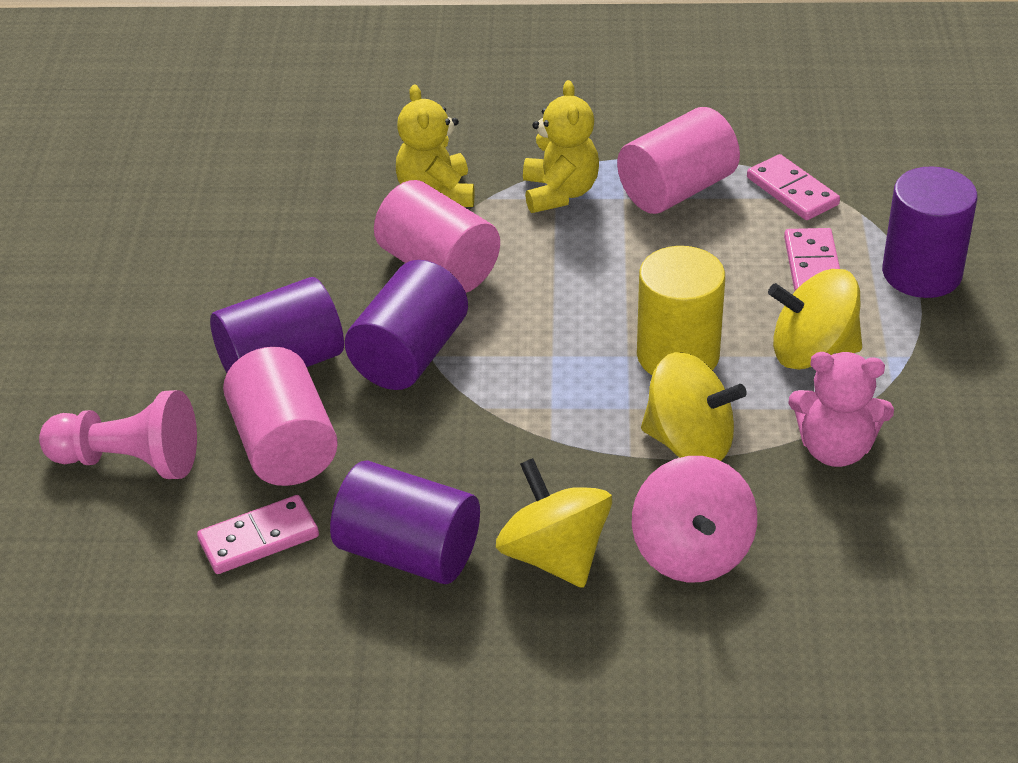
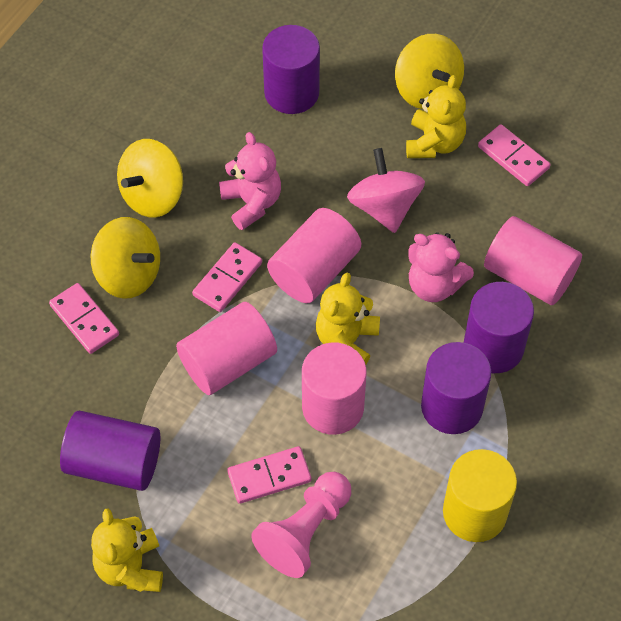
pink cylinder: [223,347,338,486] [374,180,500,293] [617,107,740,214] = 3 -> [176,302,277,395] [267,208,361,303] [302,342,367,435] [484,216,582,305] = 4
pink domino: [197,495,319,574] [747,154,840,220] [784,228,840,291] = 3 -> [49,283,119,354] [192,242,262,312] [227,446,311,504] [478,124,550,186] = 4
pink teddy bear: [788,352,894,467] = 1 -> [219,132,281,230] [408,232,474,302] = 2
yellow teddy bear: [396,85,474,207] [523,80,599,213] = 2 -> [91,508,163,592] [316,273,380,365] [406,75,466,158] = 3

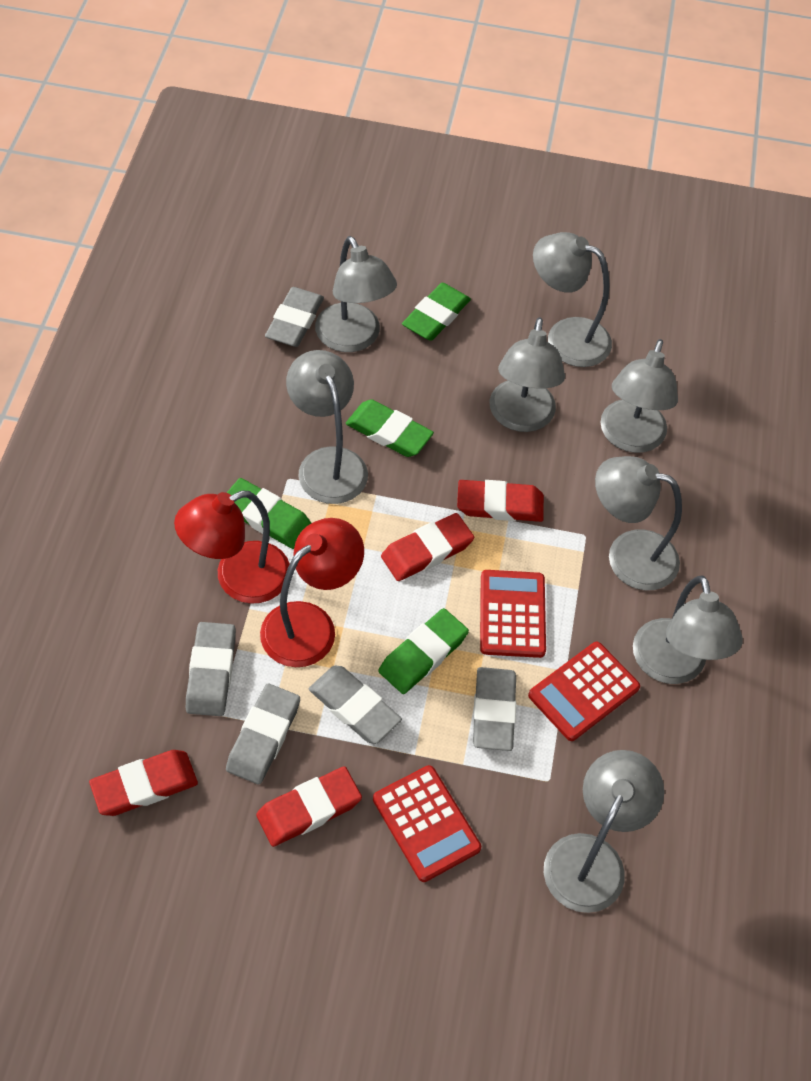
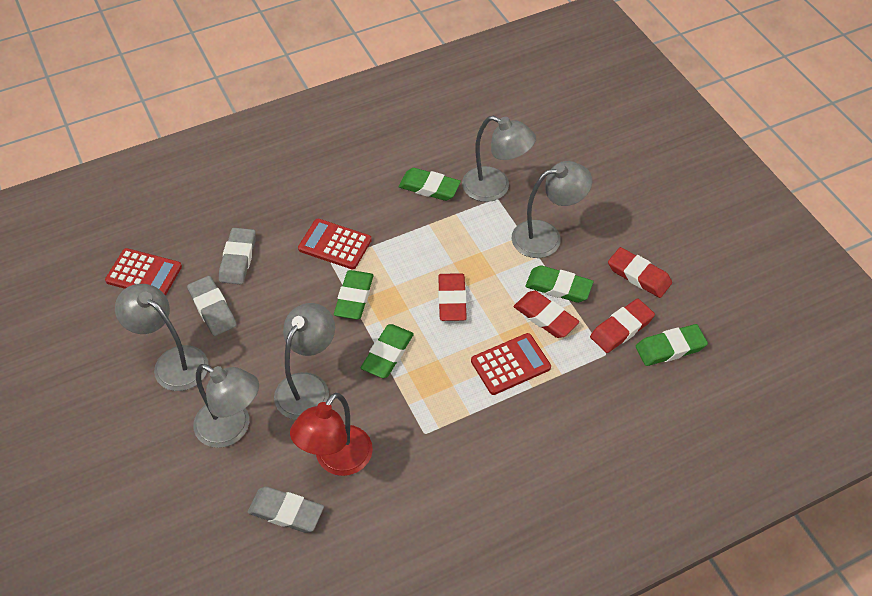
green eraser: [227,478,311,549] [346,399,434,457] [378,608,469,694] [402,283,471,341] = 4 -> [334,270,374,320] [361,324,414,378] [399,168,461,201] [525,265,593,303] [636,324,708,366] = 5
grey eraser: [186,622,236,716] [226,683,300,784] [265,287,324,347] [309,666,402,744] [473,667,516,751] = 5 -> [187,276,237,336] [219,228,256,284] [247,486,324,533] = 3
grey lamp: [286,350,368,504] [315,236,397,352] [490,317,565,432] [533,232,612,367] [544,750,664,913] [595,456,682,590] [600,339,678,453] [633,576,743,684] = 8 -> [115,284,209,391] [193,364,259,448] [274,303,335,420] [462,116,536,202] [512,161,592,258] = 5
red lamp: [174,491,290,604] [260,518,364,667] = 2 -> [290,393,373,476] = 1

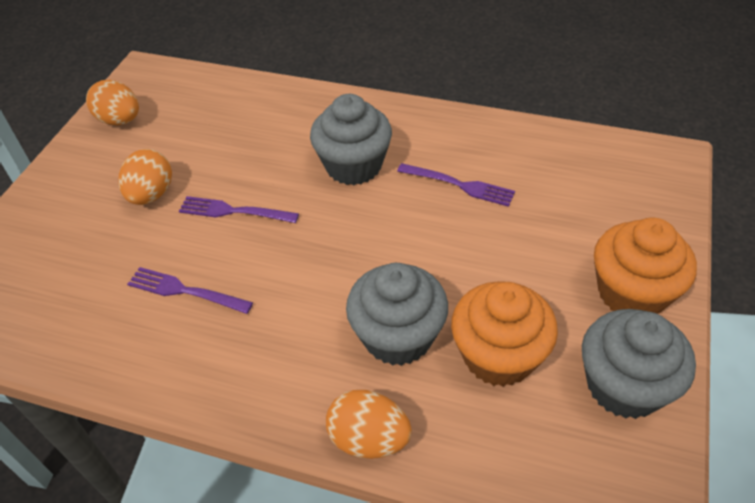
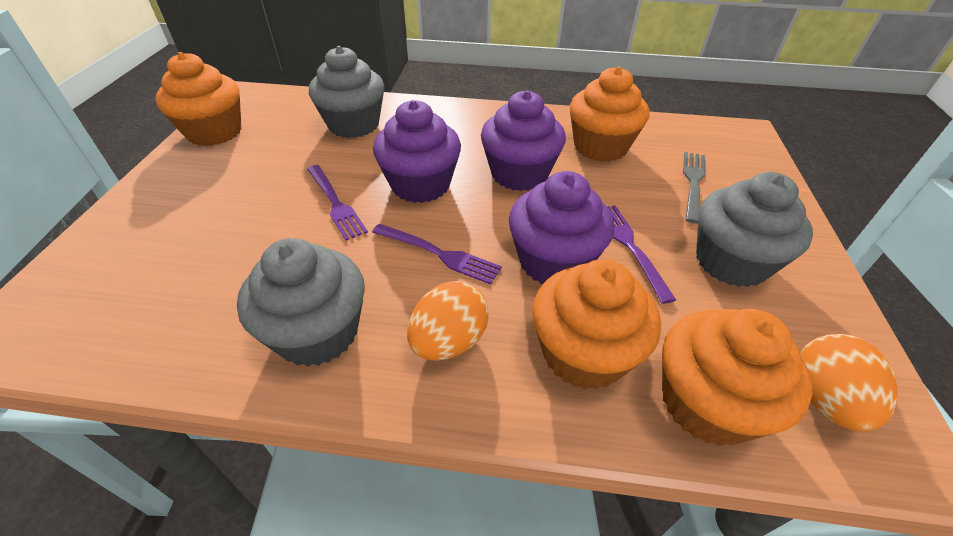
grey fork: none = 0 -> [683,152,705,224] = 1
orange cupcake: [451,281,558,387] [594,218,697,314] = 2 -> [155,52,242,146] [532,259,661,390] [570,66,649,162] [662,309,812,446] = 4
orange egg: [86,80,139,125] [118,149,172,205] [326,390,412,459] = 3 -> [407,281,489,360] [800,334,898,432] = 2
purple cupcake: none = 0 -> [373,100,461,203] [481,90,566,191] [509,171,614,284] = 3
---
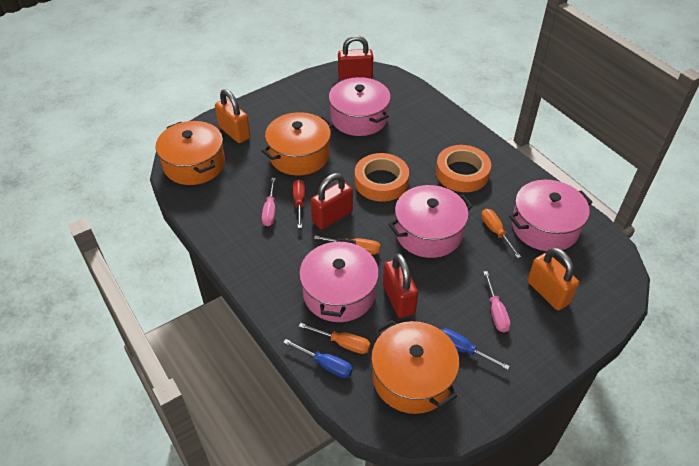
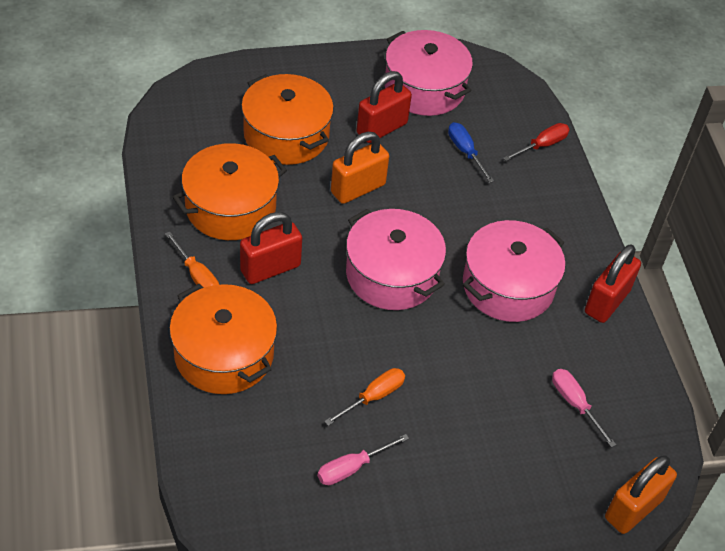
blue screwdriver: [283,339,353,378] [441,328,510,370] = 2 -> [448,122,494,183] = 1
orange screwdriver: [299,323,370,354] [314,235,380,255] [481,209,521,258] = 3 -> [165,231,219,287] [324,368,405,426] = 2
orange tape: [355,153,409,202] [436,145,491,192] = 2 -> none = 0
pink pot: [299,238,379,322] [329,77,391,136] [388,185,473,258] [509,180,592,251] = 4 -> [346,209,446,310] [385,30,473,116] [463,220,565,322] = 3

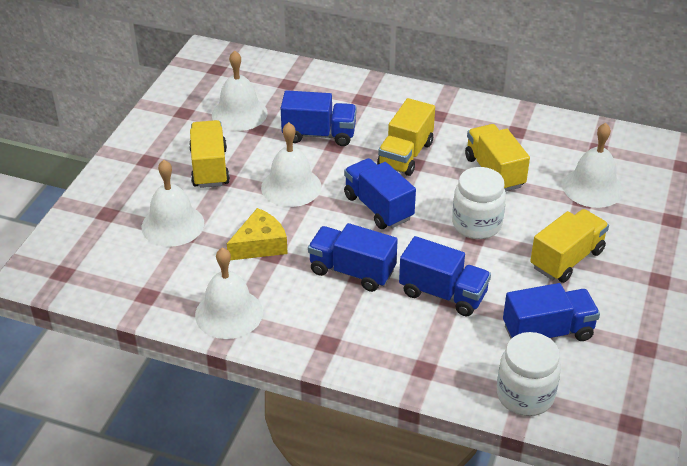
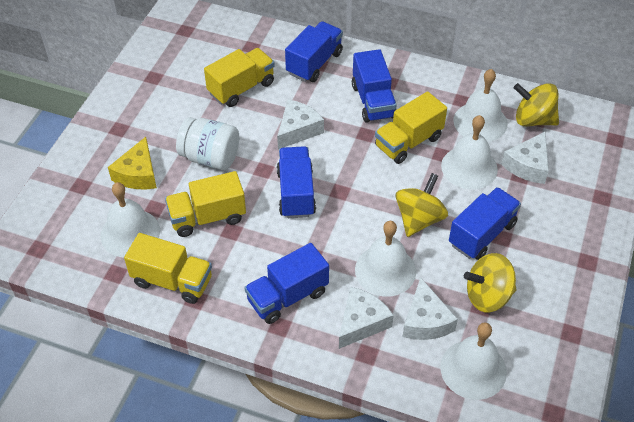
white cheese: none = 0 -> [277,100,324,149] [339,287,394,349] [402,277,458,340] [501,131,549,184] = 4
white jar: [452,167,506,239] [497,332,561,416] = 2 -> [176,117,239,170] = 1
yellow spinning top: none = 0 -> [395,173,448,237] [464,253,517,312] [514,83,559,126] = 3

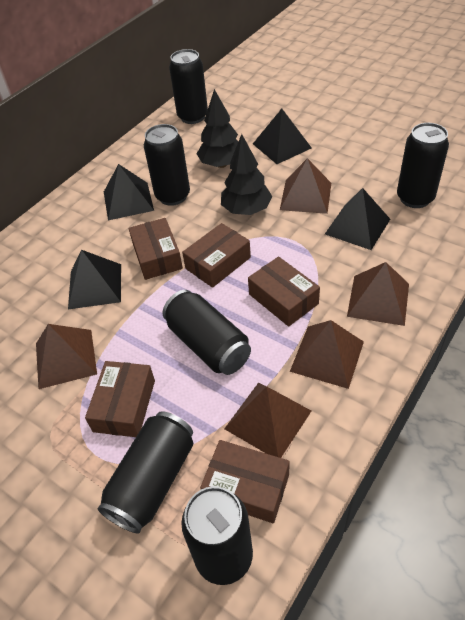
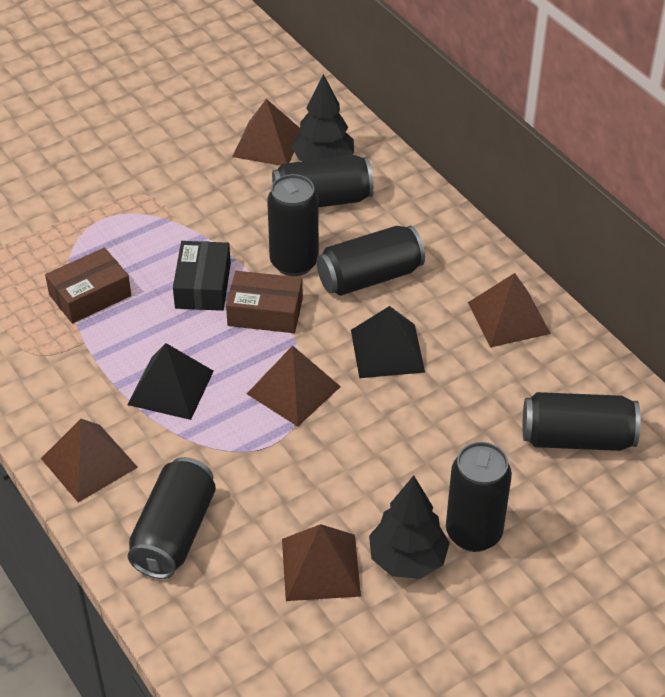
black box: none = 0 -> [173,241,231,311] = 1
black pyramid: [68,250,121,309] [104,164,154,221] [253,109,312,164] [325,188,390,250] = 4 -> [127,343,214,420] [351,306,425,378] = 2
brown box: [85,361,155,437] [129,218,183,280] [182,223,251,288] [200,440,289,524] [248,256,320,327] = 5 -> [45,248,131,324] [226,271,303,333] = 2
---
## WHAT IS REQUIRED
Reproduce the records above exactly, but only from the line with "grey eraser: [186,622,236,716]" up to and including the line with "purple cupcake: none". Leave the pictures out.

## WORKED SOLUTION
grey eraser: [186,622,236,716] [226,683,300,784] [265,287,324,347] [309,666,402,744] [473,667,516,751] = 5 -> [187,276,237,336] [219,228,256,284] [247,486,324,533] = 3
grey lamp: [286,350,368,504] [315,236,397,352] [490,317,565,432] [533,232,612,367] [544,750,664,913] [595,456,682,590] [600,339,678,453] [633,576,743,684] = 8 -> [115,284,209,391] [193,364,259,448] [274,303,335,420] [462,116,536,202] [512,161,592,258] = 5
red lamp: [174,491,290,604] [260,518,364,667] = 2 -> [290,393,373,476] = 1

grey fork: none = 0 -> [683,152,705,224] = 1
orange cupcake: [451,281,558,387] [594,218,697,314] = 2 -> [155,52,242,146] [532,259,661,390] [570,66,649,162] [662,309,812,446] = 4
orange egg: [86,80,139,125] [118,149,172,205] [326,390,412,459] = 3 -> [407,281,489,360] [800,334,898,432] = 2
purple cupcake: none = 0 -> [373,100,461,203] [481,90,566,191] [509,171,614,284] = 3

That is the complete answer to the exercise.